Beispiele zum Verorten auf dem Bildschirm
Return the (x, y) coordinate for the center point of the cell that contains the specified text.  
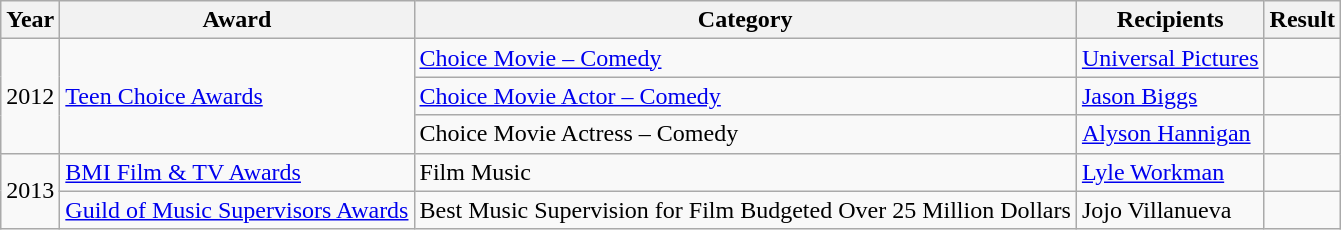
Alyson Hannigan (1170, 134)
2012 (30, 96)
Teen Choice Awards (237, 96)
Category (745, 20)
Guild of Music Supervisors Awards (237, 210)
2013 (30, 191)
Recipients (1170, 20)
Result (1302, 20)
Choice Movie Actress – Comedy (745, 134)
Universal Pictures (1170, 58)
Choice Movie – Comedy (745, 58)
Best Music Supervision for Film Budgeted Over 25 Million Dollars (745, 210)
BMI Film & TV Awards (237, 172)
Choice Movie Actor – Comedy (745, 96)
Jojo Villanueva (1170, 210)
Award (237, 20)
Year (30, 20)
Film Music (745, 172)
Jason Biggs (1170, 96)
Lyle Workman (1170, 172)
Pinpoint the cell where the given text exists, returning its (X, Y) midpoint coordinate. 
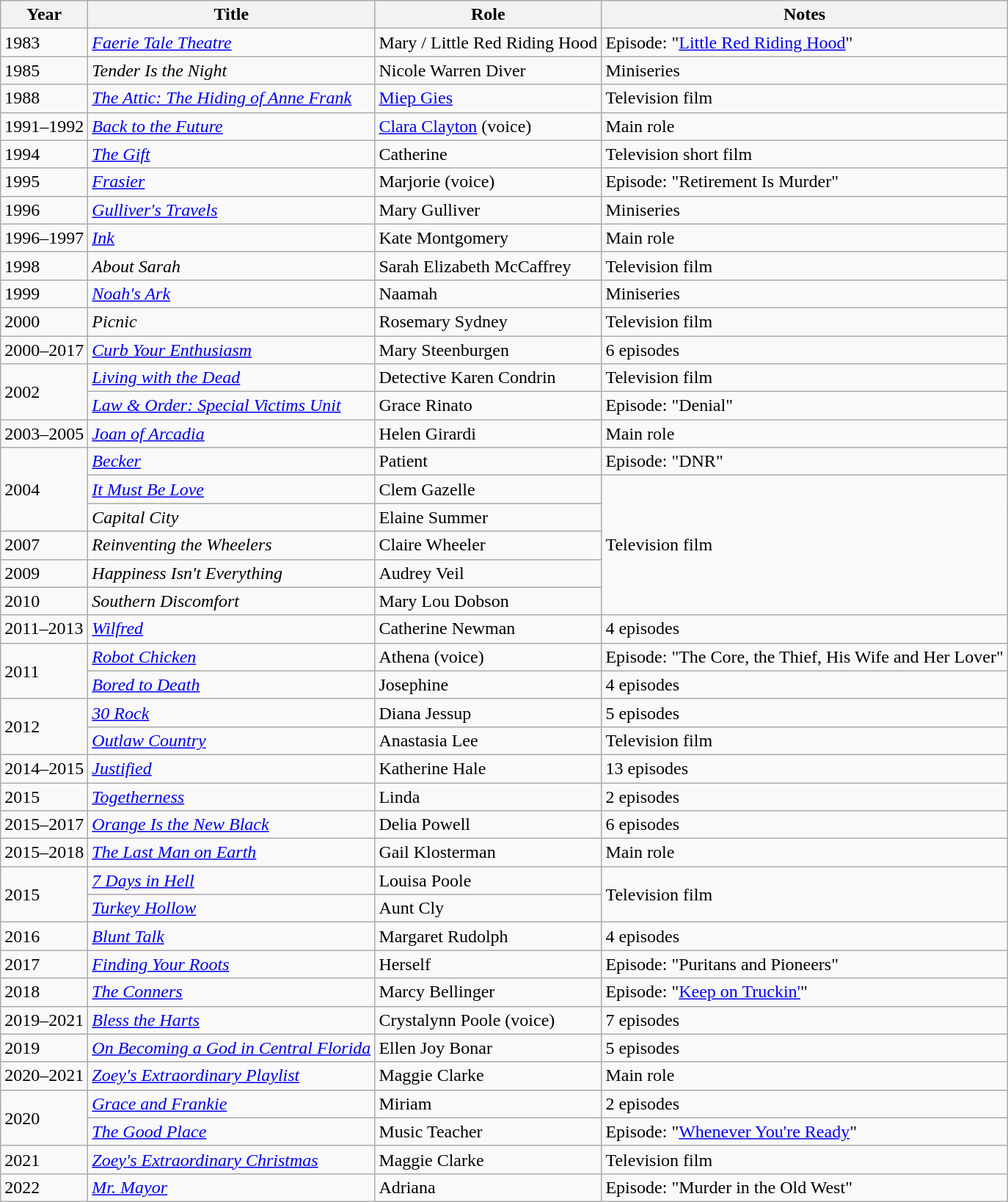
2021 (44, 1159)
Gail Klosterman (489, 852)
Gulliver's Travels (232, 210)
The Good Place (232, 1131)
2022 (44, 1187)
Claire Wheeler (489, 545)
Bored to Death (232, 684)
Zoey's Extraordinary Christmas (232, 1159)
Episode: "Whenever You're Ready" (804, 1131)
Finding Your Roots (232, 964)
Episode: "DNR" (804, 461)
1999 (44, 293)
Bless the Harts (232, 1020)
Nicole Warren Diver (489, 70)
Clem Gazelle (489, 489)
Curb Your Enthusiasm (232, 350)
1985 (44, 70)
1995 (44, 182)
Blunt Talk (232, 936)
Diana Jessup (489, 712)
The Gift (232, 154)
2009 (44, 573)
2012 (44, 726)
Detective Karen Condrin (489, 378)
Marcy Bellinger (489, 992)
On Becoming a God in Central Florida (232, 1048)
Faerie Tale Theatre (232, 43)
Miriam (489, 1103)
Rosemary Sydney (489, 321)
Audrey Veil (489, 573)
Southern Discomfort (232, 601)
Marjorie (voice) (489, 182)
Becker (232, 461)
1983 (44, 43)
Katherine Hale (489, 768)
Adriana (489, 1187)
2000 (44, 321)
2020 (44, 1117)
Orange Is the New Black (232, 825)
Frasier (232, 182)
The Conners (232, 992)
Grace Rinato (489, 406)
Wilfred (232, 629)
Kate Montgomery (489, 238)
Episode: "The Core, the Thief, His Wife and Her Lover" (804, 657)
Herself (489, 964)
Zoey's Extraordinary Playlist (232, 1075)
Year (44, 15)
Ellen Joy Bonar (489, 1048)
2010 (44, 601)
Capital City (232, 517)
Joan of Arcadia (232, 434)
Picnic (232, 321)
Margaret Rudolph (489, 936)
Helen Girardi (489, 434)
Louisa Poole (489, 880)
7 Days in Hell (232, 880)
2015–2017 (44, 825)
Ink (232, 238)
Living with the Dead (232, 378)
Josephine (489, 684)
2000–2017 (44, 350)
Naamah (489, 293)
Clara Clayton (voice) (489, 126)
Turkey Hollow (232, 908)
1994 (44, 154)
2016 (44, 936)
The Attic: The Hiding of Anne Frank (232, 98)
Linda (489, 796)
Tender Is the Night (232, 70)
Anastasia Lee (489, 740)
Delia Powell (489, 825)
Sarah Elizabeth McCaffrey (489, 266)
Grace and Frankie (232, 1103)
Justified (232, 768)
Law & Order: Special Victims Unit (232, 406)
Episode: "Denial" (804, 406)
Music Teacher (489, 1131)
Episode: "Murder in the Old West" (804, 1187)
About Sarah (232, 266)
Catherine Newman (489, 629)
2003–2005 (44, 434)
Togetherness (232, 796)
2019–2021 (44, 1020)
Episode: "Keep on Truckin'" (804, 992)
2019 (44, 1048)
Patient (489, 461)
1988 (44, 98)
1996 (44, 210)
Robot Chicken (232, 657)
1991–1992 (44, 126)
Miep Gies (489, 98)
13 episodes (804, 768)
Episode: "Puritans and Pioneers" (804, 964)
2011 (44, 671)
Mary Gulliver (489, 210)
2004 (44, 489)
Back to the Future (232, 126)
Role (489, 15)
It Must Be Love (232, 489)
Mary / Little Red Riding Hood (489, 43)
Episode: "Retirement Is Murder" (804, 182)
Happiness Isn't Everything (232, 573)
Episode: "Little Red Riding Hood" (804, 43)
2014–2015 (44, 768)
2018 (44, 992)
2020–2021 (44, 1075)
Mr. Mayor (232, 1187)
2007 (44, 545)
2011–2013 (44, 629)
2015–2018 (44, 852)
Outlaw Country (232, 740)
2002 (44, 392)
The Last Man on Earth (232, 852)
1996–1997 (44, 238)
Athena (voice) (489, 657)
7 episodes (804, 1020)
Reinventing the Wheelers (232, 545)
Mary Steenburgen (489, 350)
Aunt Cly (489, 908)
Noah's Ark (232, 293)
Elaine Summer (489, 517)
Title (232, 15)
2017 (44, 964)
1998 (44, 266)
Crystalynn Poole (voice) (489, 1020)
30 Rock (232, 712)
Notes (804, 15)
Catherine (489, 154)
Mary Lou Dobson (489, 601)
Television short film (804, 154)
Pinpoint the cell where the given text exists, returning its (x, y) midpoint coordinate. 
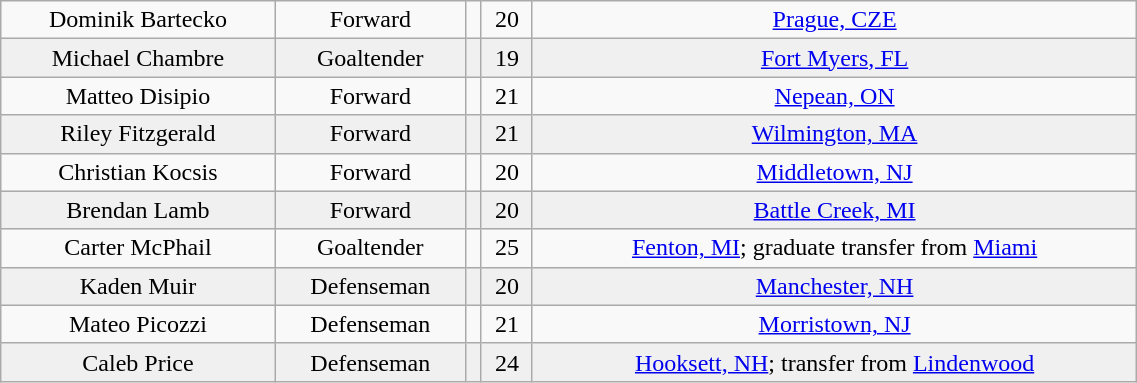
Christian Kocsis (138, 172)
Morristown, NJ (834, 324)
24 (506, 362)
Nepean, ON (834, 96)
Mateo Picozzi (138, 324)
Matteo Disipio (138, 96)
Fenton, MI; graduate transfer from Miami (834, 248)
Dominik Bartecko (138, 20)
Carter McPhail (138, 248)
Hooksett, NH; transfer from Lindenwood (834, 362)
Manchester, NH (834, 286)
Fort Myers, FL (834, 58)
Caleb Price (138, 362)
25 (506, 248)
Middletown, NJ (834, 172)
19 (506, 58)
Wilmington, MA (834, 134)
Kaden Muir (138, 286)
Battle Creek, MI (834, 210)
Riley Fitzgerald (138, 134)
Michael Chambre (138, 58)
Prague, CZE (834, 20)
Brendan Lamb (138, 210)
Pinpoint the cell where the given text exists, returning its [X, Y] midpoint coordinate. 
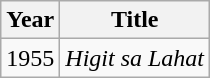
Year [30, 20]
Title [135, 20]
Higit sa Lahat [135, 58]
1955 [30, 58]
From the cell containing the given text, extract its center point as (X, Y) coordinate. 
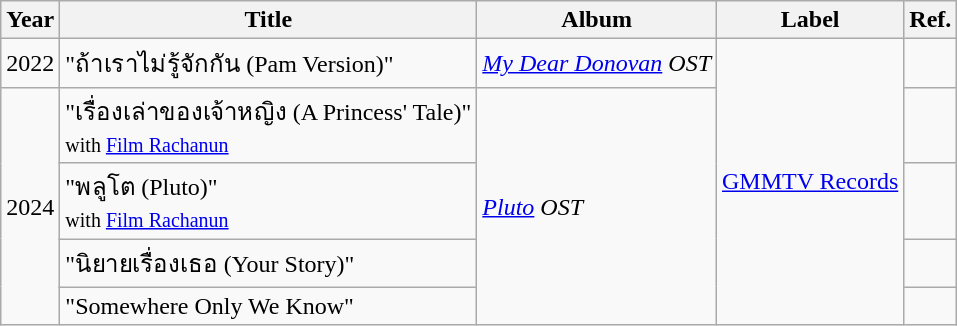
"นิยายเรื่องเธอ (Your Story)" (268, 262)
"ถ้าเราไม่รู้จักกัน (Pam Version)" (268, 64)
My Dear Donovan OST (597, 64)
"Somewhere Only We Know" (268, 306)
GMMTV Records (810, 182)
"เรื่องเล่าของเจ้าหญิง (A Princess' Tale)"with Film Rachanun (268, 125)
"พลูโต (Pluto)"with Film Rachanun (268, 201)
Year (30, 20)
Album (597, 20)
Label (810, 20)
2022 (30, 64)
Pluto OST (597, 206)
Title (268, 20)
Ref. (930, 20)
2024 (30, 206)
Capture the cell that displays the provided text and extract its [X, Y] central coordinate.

Deine Aufgabe:
Zeige jede Zeile der Einträge, in der das Wort „Catherine“ vorkommt. Achte dabei auf Groß- und Kleinschreibung.

Ergebnis:
Catherine Newman (489, 629)
Catherine (489, 154)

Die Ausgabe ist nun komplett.